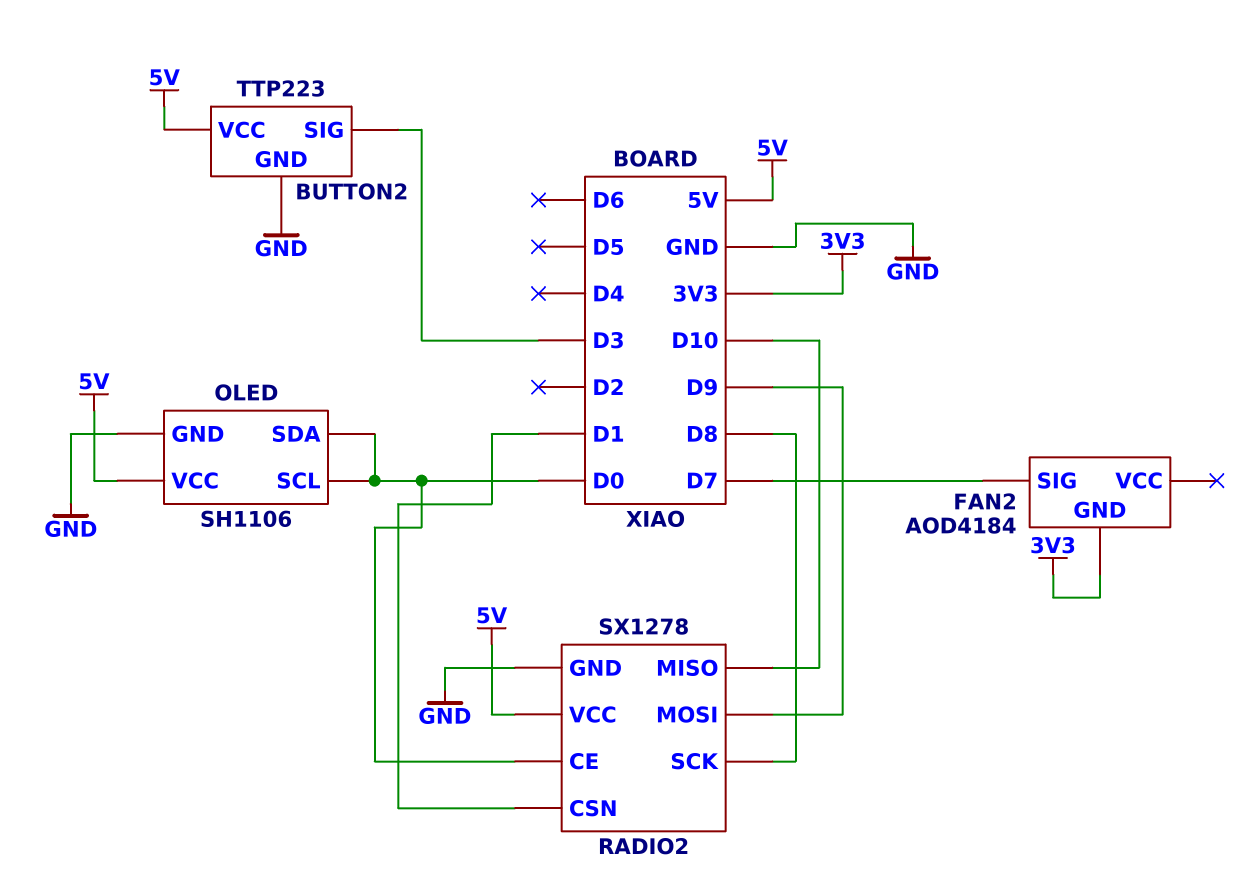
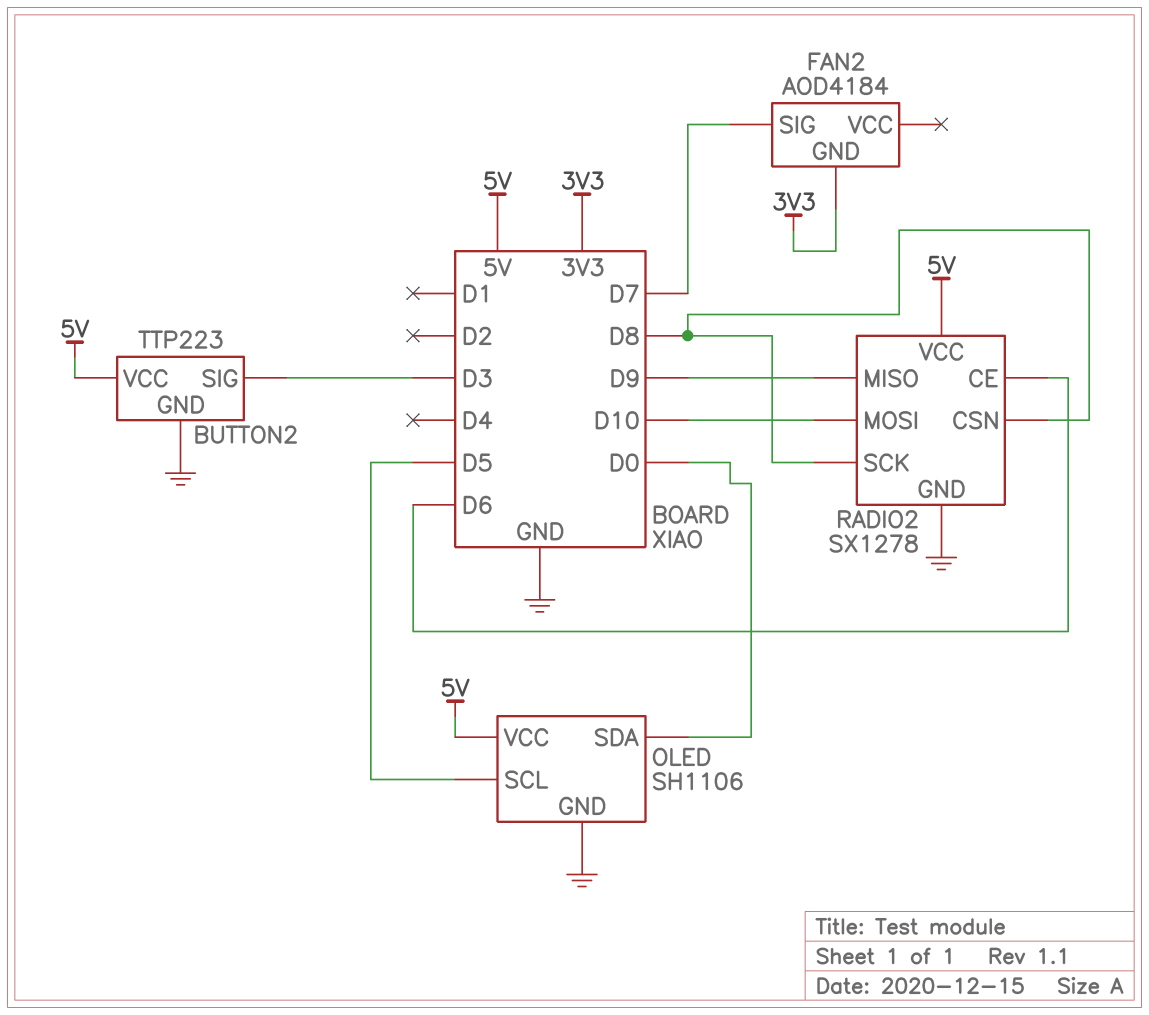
OLED pin SCL: D0 -> D5
RADIO2 pin CE: D0 -> D6
RADIO2 pin CSN: D1 -> D8
RADIO2 pin MISO: D10 -> D9
RADIO2 pin MOSI: D9 -> D10

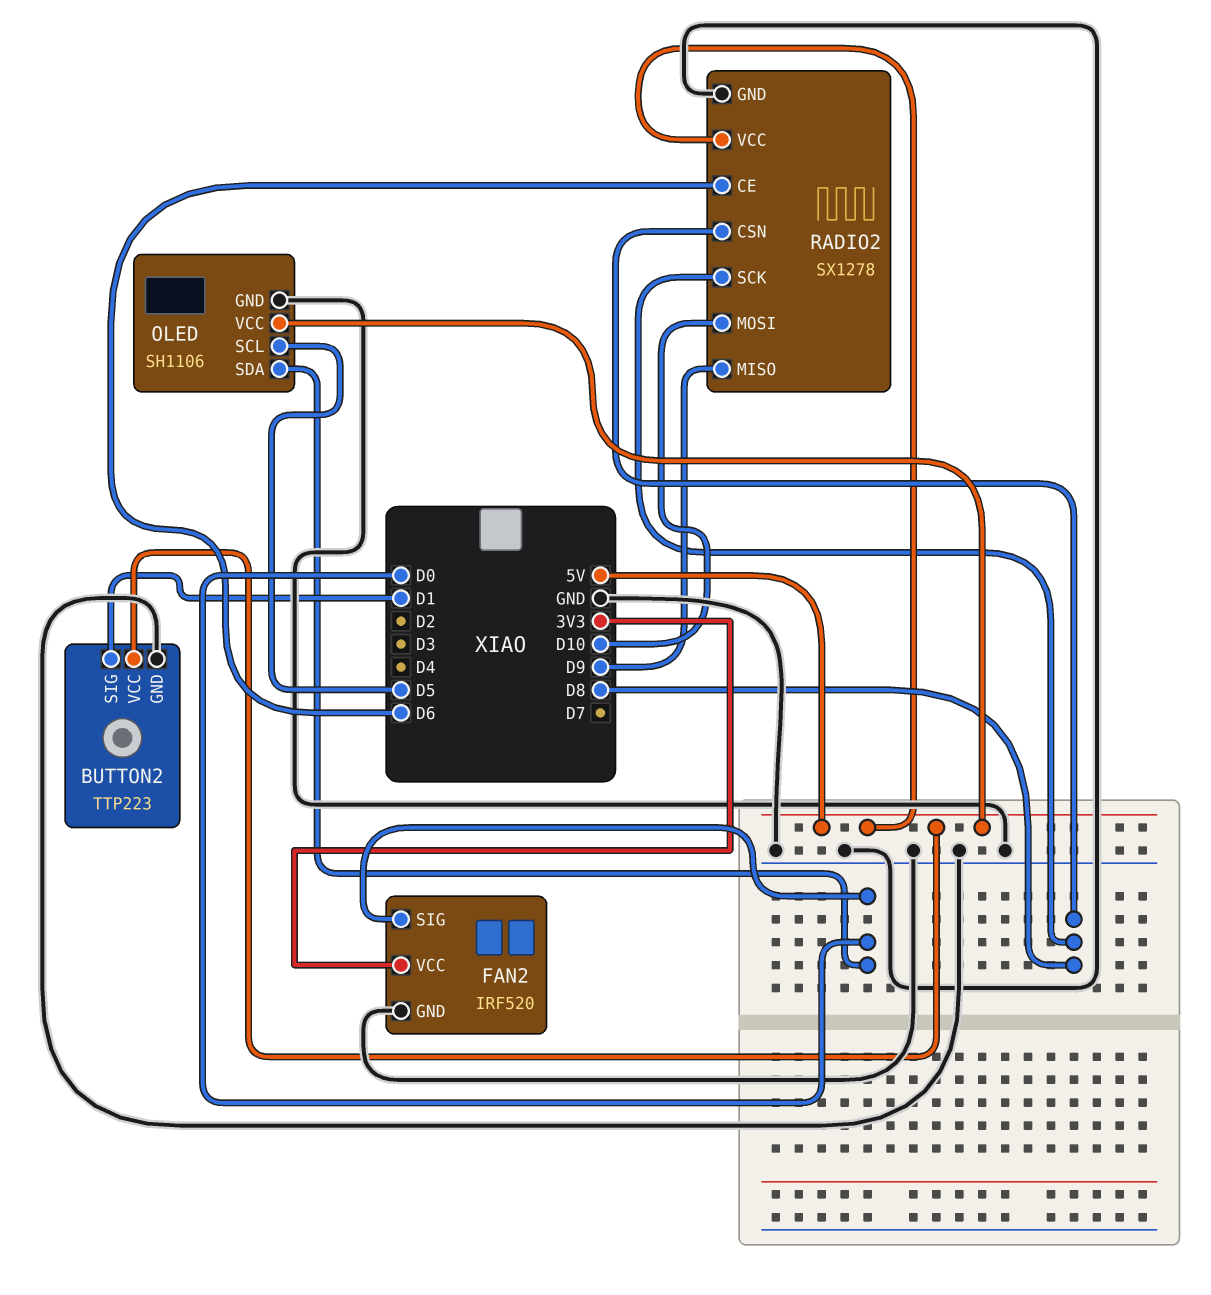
BUTTON2 pin SIG: D3 -> D1
FAN2: AOD4184 -> IRF520
FAN2 pin GND: 3V3 -> GND
FAN2 pin SIG: D7 -> D0
FAN2 pin VCC: none -> 3V3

***

THE PROBLEM
Could you retype the records above exactly, omitting the pictures?

ANSWER FOR THIS EXERCISE
OLED pin SCL: D0 -> D5
RADIO2 pin CE: D0 -> D6
RADIO2 pin CSN: D1 -> D8
RADIO2 pin MISO: D10 -> D9
RADIO2 pin MOSI: D9 -> D10

BUTTON2 pin SIG: D3 -> D1
FAN2: AOD4184 -> IRF520
FAN2 pin GND: 3V3 -> GND
FAN2 pin SIG: D7 -> D0
FAN2 pin VCC: none -> 3V3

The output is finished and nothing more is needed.